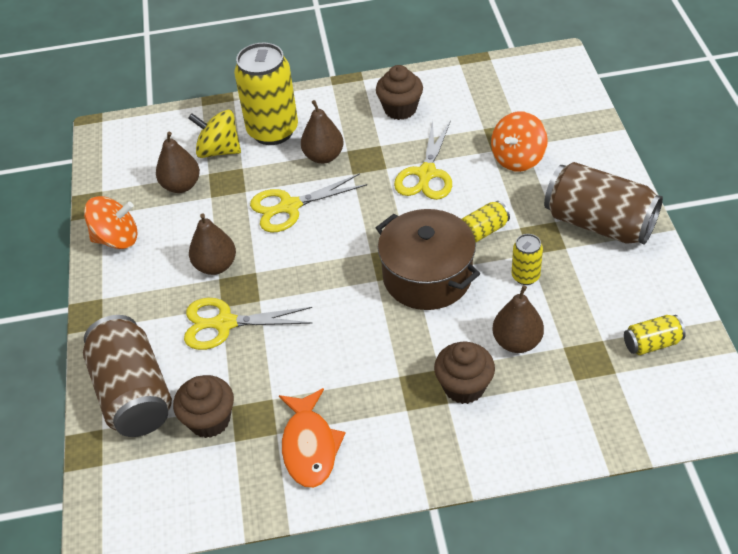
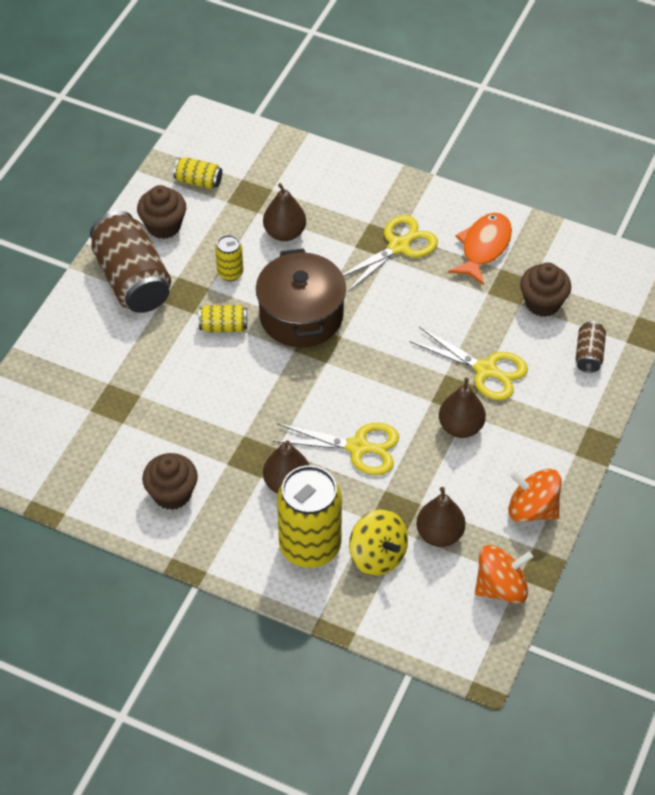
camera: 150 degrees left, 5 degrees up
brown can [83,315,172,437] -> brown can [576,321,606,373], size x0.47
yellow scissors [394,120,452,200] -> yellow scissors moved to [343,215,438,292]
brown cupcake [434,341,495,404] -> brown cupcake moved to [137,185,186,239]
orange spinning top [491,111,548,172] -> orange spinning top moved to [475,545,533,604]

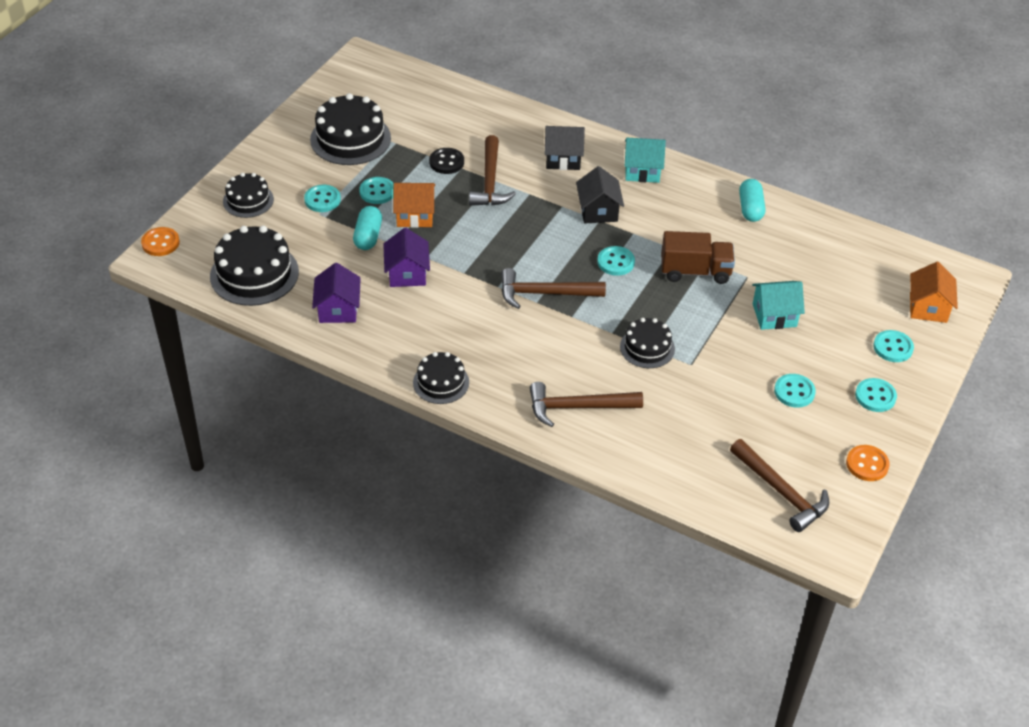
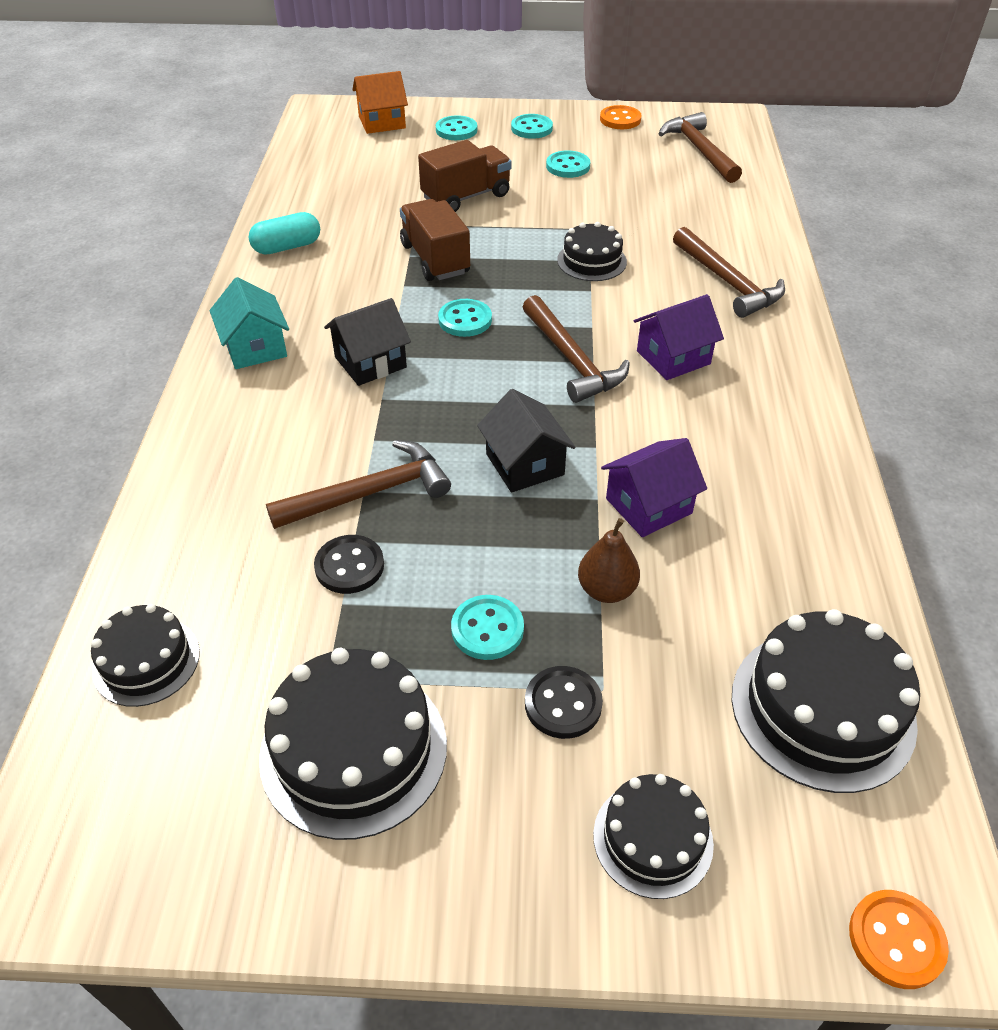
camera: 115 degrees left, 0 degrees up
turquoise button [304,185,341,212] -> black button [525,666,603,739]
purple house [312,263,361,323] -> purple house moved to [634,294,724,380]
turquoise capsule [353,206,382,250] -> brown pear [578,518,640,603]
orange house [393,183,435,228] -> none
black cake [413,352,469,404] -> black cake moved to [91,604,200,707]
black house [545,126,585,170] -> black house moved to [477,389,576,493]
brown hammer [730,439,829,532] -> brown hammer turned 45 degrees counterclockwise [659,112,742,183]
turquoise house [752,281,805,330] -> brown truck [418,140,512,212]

§

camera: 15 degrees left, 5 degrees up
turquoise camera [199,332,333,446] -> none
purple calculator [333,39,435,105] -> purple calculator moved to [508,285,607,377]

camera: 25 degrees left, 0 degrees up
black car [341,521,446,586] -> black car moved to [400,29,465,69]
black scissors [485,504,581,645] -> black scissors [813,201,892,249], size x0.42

§

_Task to carry out:_
Your task is to transcribe, with no changes, only the lines of the listing above that lie between the line holding "brown hammer [730,439,829,532]" and the line holding "turquoise house [752,281,805,330]", inclusive.

_Written solution:_
brown hammer [730,439,829,532] -> brown hammer turned 45 degrees counterclockwise [659,112,742,183]
turquoise house [752,281,805,330] -> brown truck [418,140,512,212]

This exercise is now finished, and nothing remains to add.